Items from a dataset:
>>>
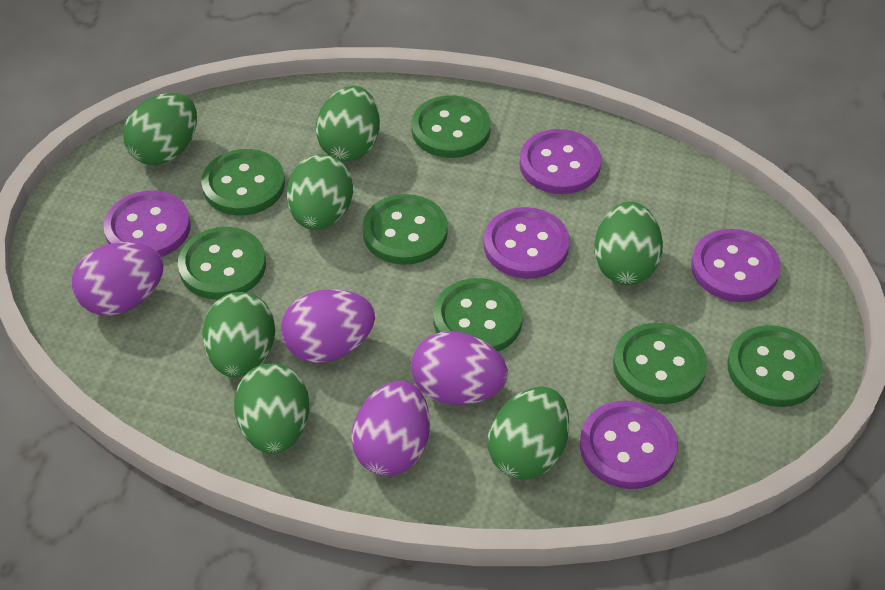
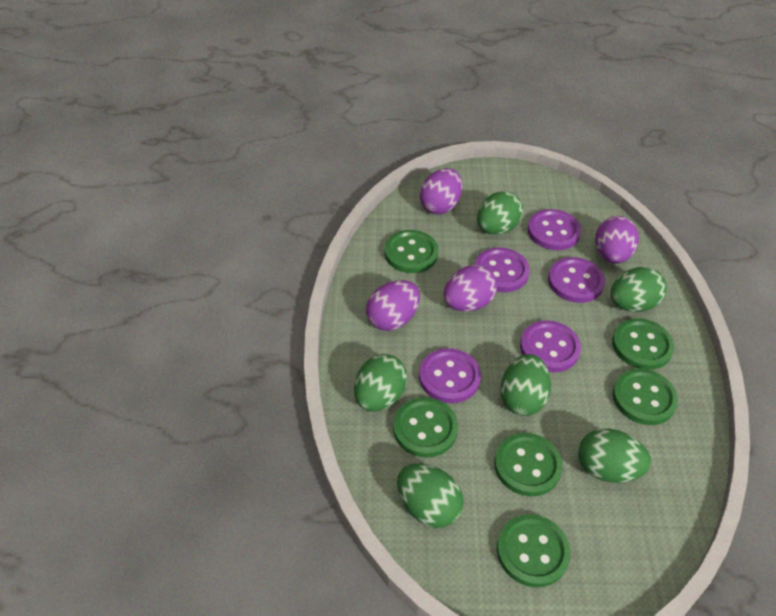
green button: 7 -> 6
green egg: 7 -> 6

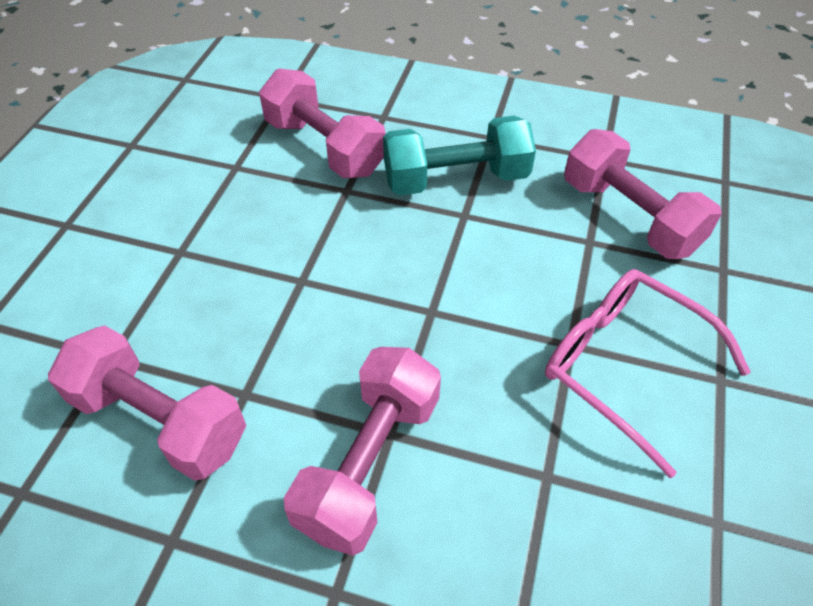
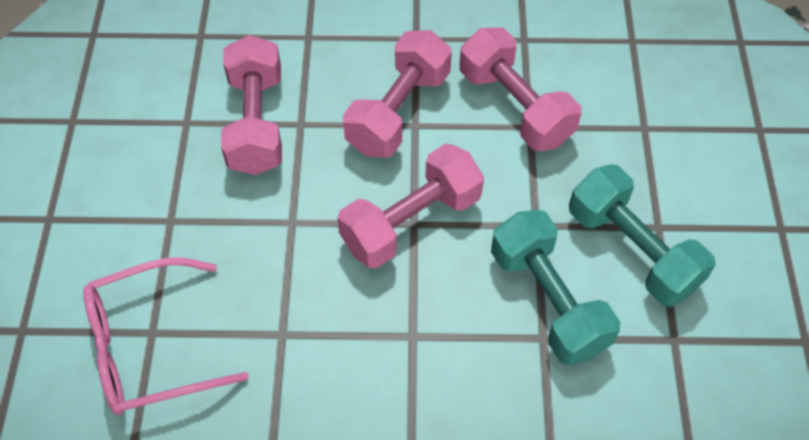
turquoise dumbbell: 1 -> 2

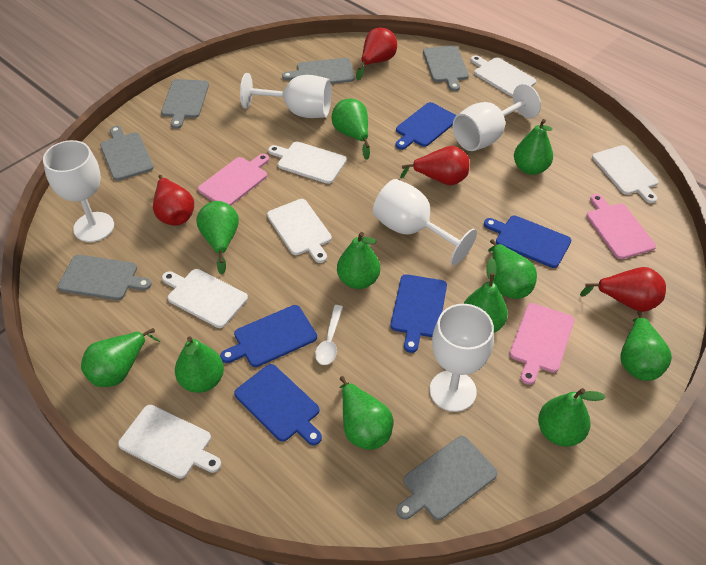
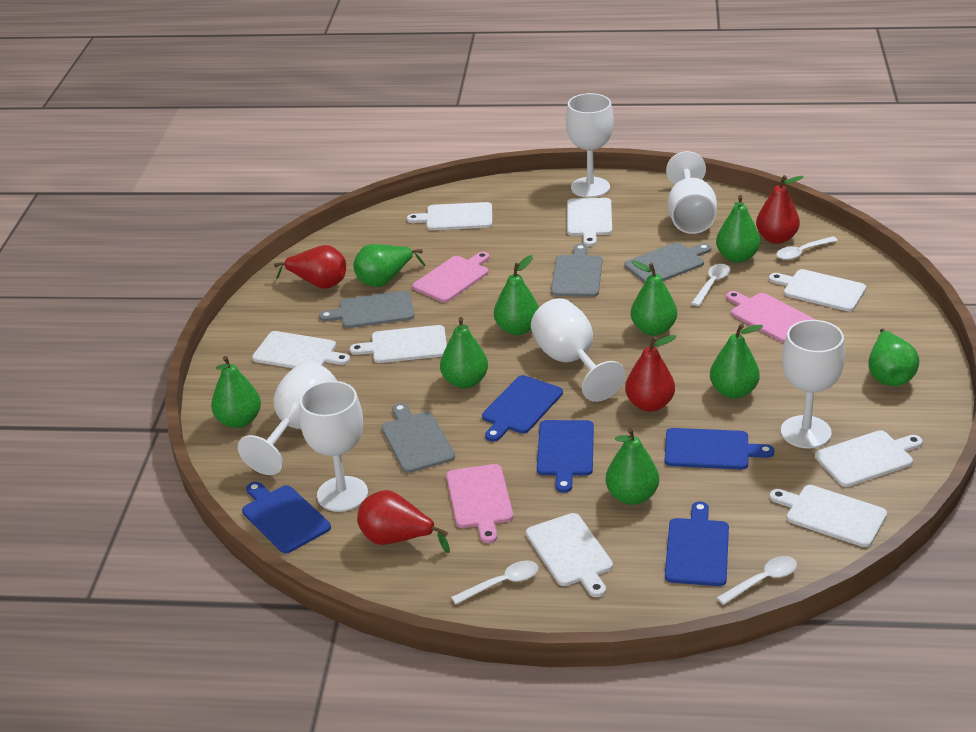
green pear: 11 -> 9
grey cutting board: 6 -> 4
white cutting board: 6 -> 8
white goblet: 5 -> 6
white spoon: 1 -> 4

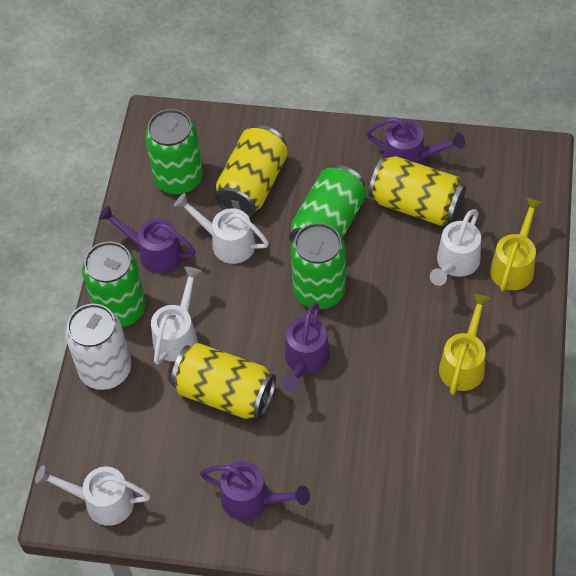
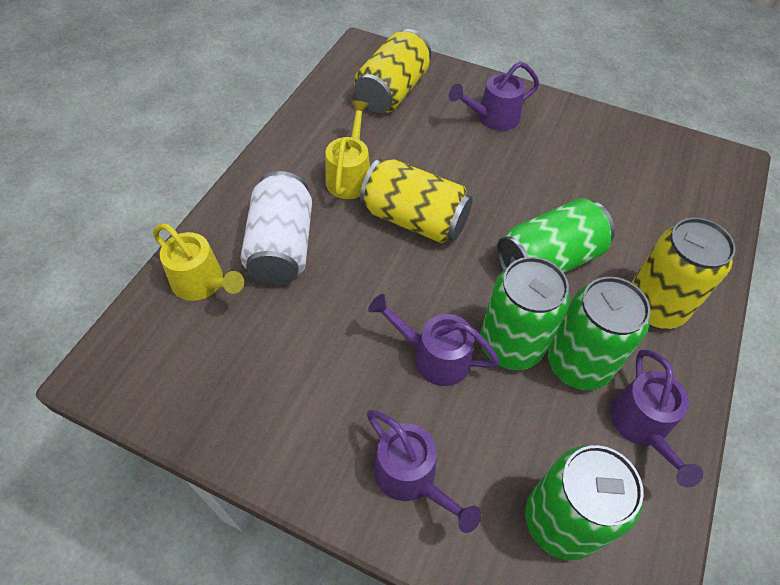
white watering can: 4 -> 0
<<<
## The task
Copy out each line carrying the string "cutting" from the data.

## Answer below
grey cutting board: 6 -> 4
white cutting board: 6 -> 8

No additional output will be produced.